>> Start EXTRACTED INFORMATION

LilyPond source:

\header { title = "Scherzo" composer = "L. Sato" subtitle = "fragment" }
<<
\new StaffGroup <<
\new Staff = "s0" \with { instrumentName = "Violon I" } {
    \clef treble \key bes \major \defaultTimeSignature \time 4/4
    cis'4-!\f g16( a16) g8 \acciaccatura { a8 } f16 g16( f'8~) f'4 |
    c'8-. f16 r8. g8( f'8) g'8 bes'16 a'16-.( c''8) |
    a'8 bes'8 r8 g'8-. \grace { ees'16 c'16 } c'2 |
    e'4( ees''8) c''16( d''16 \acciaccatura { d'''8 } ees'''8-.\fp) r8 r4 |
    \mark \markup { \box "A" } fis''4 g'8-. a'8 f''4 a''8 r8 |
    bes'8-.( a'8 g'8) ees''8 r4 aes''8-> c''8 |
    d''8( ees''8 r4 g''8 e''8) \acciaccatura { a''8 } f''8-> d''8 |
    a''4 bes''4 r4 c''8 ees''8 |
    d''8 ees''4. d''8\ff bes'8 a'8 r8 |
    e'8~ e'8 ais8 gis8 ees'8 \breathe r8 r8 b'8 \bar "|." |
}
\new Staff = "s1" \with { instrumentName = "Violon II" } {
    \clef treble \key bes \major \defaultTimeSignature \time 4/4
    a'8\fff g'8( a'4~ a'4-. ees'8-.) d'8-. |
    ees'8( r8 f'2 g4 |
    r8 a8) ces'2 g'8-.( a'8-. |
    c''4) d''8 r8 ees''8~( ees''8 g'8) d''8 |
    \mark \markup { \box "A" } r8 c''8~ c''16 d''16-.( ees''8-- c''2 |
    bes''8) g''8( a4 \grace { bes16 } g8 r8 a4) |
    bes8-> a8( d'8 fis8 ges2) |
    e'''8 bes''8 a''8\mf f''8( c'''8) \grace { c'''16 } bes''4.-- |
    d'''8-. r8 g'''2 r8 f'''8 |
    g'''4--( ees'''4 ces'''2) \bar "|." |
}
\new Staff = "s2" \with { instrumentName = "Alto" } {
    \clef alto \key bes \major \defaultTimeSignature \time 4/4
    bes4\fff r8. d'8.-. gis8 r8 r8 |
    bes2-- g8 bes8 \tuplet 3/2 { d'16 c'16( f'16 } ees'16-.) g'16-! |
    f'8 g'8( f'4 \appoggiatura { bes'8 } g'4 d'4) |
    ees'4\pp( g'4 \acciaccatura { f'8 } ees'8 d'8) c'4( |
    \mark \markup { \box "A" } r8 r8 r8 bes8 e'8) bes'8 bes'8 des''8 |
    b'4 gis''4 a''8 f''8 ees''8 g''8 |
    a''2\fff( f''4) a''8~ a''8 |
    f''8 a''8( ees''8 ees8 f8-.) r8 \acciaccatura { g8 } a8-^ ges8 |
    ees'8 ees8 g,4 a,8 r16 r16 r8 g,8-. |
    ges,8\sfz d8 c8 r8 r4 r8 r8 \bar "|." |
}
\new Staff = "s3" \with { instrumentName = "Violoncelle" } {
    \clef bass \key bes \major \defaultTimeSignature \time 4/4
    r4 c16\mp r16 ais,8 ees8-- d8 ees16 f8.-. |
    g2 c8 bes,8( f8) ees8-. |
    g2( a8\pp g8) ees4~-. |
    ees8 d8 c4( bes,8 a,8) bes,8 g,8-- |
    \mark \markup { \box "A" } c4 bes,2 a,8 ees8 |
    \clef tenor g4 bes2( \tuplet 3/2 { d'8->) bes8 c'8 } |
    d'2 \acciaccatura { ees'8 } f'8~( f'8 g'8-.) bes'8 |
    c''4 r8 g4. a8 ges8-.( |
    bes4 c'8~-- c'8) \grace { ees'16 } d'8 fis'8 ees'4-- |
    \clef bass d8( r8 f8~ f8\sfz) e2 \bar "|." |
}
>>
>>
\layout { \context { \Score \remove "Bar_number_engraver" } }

>> End EXTRACTED INFORMATION

TO DO:
Count the lines in the material above that contain the string "major". Reply with the number only.

SOLUTION FOR THIS TASK:
4